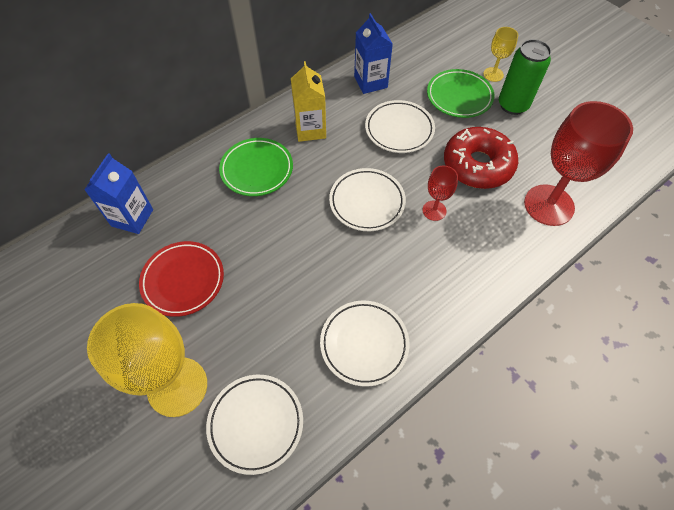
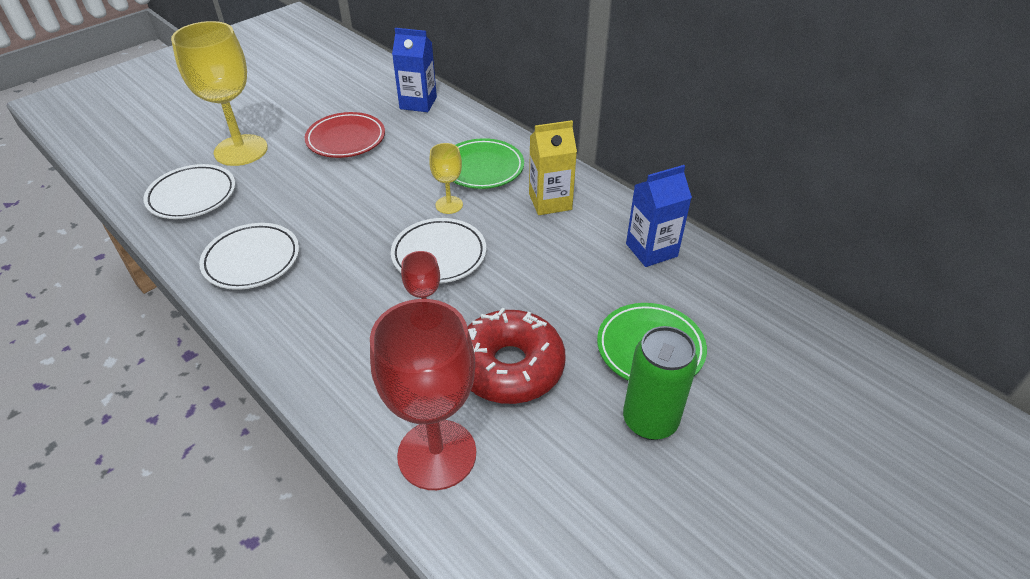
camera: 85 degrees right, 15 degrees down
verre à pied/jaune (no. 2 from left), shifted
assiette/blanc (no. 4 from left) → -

> REQUIRED ACTION: Restate all of the material word for word, leaving every picture out.

> RESULT:
camera: 85 degrees right, 15 degrees down
verre à pied/jaune (no. 2 from left), shifted
assiette/blanc (no. 4 from left) → -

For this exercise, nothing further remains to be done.